DIRECTIONS FOR THIS TASK: Retype the listing exactly, minus its pictures.

INPUT DATA START

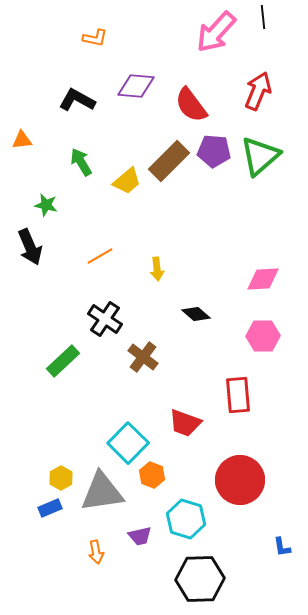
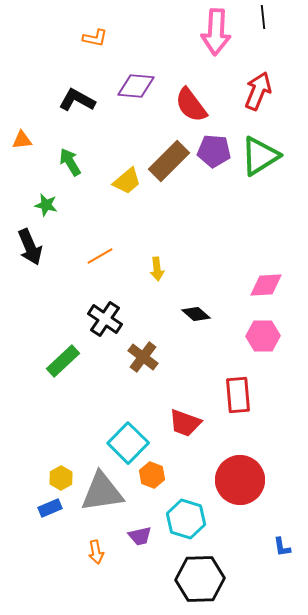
pink arrow: rotated 39 degrees counterclockwise
green triangle: rotated 9 degrees clockwise
green arrow: moved 11 px left
pink diamond: moved 3 px right, 6 px down
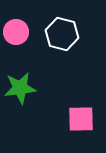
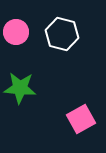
green star: rotated 12 degrees clockwise
pink square: rotated 28 degrees counterclockwise
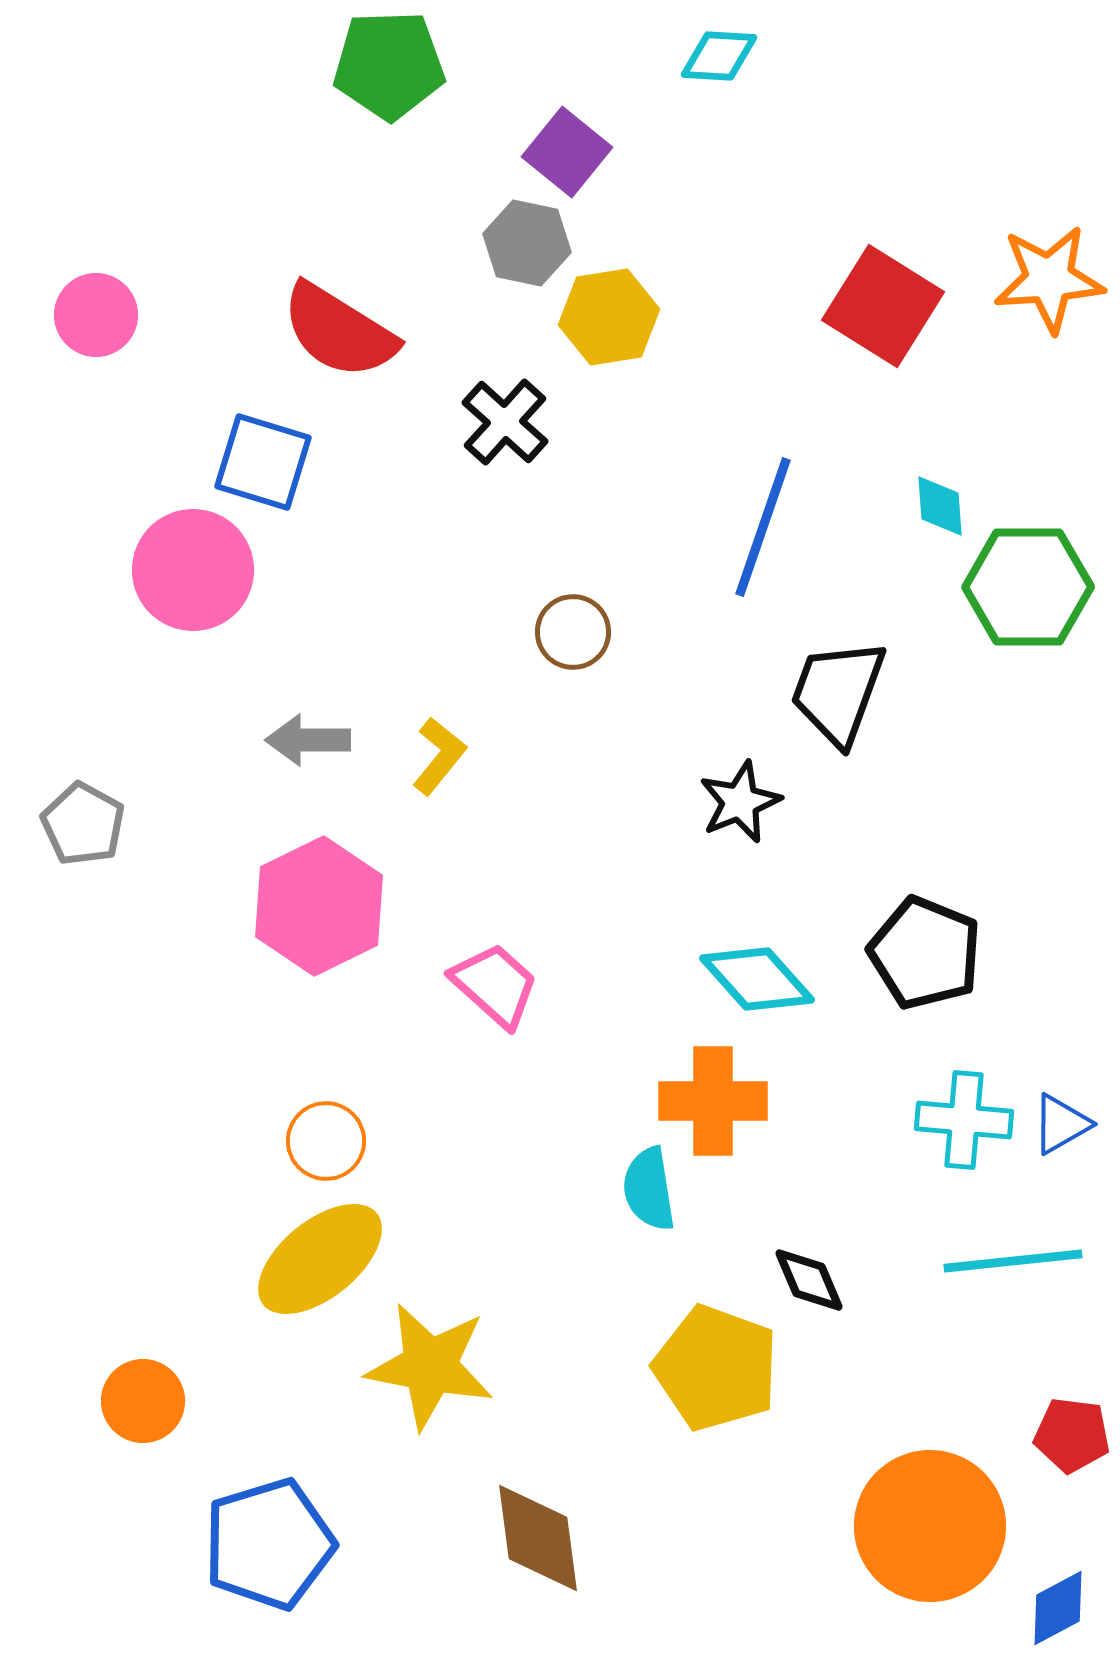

INPUT DATA END

ANSWER TO THIS TASK:
pink arrow: rotated 39 degrees counterclockwise
green triangle: rotated 9 degrees clockwise
green arrow: moved 11 px left
pink diamond: moved 3 px right, 6 px down
green star: rotated 12 degrees clockwise
pink square: rotated 28 degrees counterclockwise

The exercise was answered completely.